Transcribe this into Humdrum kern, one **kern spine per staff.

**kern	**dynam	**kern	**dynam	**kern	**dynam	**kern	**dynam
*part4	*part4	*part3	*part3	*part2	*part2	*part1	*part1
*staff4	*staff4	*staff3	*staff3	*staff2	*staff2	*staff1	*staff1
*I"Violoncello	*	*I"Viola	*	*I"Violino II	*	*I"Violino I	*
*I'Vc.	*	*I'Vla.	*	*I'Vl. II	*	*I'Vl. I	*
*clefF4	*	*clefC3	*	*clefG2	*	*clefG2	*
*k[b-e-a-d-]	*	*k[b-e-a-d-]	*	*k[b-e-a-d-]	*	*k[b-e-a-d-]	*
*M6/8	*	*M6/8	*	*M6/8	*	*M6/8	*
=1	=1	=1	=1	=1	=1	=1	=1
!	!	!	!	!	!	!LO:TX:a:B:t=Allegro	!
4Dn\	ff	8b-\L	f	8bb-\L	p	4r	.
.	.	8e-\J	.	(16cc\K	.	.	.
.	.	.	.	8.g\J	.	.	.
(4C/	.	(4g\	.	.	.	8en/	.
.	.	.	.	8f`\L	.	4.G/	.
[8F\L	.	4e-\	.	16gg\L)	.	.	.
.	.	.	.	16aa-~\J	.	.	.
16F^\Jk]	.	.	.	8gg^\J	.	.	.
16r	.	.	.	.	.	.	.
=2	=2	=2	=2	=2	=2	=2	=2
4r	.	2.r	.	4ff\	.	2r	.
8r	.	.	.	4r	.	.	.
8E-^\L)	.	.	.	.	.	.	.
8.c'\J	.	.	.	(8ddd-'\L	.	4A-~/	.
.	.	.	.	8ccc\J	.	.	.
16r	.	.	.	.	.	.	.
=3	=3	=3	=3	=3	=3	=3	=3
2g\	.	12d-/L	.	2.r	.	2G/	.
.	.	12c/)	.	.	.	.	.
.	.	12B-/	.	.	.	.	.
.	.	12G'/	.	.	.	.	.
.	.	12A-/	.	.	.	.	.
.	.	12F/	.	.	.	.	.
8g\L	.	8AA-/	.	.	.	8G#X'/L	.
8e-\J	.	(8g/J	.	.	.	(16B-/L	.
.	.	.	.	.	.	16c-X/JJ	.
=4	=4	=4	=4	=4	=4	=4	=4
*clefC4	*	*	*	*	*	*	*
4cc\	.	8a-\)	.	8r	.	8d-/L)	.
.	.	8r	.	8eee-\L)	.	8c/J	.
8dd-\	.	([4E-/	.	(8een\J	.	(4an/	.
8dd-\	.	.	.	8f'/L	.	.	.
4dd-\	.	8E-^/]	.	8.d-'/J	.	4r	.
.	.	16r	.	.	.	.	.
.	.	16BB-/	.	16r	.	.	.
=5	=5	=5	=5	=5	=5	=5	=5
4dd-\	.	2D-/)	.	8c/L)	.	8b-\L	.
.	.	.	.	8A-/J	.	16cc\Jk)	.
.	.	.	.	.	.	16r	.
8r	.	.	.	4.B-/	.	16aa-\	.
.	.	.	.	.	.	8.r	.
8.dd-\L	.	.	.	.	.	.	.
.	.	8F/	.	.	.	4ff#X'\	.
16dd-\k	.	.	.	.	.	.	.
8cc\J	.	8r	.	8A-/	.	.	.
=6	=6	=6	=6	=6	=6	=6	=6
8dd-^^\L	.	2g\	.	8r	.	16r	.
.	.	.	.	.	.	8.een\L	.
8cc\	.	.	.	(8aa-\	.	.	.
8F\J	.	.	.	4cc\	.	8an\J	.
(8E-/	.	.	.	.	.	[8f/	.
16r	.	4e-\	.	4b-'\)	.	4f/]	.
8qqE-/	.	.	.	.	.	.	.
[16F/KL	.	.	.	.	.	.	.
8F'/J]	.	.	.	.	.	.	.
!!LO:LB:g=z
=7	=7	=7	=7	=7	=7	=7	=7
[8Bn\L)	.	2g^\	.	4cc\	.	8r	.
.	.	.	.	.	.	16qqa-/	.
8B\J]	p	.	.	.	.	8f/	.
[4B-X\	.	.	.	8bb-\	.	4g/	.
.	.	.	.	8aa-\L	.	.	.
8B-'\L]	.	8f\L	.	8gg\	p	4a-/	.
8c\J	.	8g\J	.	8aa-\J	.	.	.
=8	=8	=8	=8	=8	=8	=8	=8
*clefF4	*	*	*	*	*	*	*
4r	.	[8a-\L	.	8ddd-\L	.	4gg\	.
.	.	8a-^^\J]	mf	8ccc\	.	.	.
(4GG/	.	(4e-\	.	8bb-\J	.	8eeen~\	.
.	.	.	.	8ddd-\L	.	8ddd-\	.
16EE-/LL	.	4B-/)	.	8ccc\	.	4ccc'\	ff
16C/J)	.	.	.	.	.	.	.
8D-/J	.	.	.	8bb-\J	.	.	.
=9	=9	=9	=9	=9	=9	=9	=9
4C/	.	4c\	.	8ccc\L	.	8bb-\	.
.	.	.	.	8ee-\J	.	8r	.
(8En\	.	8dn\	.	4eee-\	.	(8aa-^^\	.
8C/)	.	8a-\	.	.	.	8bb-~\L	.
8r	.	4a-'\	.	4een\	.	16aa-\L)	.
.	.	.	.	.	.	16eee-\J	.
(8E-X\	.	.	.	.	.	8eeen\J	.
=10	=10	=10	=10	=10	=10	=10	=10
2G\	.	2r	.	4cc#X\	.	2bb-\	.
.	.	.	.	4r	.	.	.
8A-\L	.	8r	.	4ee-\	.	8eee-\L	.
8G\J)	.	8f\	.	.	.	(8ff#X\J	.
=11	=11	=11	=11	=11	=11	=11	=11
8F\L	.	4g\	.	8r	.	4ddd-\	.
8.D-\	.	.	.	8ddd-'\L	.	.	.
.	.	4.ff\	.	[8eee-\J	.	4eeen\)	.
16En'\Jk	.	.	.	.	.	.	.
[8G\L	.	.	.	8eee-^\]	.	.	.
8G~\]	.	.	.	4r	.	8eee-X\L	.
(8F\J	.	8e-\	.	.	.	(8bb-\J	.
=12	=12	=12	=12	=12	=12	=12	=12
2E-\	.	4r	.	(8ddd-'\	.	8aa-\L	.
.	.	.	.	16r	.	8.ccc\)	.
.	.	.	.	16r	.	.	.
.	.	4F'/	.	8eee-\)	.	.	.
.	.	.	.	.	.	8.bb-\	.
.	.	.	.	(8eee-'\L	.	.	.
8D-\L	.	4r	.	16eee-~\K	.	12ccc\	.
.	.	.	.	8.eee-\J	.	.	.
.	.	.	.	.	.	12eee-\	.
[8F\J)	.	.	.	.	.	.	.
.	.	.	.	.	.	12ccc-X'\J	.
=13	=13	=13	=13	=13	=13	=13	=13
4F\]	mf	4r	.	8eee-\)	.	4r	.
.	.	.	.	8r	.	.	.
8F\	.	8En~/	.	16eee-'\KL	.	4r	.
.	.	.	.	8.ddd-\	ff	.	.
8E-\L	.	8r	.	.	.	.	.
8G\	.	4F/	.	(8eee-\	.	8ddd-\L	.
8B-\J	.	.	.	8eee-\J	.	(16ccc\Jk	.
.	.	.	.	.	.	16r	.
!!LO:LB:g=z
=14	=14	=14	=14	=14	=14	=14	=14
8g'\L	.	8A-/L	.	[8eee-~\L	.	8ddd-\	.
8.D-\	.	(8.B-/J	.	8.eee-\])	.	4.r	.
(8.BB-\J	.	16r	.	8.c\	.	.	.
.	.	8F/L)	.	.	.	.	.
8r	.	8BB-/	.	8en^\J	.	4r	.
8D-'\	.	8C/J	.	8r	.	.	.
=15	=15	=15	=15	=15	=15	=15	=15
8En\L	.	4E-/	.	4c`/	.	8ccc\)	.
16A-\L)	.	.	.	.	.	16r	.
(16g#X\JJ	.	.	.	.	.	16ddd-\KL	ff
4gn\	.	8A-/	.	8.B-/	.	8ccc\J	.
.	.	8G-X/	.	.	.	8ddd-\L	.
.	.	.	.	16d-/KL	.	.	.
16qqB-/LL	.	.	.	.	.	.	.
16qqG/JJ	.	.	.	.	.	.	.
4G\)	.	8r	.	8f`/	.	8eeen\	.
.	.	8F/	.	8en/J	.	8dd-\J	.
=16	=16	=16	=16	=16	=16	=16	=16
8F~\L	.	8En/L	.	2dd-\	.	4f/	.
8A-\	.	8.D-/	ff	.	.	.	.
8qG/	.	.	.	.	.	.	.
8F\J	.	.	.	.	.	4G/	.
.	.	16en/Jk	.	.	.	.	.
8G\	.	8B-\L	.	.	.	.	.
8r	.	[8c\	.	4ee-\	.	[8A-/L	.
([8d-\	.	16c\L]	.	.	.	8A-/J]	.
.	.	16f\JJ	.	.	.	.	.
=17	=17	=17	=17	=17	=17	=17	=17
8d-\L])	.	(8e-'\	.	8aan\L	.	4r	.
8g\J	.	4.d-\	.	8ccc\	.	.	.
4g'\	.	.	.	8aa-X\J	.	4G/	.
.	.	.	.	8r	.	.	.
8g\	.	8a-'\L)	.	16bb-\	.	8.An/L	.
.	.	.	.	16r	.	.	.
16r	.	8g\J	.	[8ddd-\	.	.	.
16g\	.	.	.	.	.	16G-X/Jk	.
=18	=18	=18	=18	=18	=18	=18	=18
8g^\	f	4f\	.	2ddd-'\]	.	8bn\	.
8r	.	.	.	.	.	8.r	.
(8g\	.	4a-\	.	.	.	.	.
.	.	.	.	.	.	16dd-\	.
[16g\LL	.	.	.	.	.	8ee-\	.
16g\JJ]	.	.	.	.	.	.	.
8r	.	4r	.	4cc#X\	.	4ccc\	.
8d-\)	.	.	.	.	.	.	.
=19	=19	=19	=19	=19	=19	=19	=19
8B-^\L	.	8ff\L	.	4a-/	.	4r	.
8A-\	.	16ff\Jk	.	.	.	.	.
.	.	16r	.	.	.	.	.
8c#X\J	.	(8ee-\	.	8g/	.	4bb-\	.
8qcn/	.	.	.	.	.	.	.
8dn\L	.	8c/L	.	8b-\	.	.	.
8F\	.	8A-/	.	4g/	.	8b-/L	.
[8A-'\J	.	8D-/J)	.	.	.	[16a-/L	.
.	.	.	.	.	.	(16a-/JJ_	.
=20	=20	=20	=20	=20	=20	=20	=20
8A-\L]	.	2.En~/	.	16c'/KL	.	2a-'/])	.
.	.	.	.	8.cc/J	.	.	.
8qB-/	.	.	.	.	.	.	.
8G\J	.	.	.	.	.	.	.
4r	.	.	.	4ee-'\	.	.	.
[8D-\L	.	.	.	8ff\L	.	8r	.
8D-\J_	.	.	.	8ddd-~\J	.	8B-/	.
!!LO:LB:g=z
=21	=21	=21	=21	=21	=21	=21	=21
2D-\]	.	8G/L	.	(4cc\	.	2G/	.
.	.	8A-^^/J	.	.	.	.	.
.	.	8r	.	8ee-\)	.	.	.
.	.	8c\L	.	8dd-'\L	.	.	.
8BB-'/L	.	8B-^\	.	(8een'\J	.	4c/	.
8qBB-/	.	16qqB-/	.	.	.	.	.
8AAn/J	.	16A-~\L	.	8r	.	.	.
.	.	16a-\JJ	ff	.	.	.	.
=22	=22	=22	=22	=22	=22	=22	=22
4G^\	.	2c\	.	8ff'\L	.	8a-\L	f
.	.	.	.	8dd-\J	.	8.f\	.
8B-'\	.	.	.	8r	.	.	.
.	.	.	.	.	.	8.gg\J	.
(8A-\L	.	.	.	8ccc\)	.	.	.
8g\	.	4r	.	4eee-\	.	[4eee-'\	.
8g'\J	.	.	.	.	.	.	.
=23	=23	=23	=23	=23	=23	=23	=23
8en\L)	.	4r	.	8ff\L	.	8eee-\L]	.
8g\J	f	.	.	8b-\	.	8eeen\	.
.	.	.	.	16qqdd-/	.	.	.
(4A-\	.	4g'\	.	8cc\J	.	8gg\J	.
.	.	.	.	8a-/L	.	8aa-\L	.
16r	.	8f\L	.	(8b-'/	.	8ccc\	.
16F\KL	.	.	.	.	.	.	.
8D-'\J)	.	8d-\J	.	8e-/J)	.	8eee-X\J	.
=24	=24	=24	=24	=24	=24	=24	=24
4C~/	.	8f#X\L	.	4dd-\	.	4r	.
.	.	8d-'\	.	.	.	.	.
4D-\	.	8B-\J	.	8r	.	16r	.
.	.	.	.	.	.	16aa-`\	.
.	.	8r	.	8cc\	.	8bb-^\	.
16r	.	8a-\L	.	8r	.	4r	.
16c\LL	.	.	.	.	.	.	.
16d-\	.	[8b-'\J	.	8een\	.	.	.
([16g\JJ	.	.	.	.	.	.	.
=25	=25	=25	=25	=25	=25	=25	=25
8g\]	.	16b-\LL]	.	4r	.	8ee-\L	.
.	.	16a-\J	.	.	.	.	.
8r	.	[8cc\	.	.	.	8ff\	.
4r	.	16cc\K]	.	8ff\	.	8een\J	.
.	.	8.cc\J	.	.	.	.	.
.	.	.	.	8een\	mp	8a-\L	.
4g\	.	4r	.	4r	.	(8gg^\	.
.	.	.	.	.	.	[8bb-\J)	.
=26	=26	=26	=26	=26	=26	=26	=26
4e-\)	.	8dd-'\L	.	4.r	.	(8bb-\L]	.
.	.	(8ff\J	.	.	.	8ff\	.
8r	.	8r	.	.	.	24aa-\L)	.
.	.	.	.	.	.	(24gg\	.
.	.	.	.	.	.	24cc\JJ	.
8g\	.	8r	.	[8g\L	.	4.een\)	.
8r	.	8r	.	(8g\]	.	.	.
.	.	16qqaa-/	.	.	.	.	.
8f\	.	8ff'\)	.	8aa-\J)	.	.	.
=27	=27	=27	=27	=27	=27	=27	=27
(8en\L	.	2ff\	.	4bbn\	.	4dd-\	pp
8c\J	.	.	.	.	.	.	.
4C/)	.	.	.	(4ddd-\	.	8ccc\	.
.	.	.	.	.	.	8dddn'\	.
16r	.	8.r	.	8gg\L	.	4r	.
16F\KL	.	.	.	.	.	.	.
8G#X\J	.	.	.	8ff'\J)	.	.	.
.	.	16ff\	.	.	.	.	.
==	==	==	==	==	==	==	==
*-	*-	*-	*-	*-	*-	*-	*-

### SET PROBLEM
Select each line of the material above that contains the string "kern", matching case exactly.

### THE RESPONSE
Transcribe this into Humdrum kern, one **kern spine per staff.
**kern	**dynam	**kern	**dynam	**kern	**dynam	**kern	**dynam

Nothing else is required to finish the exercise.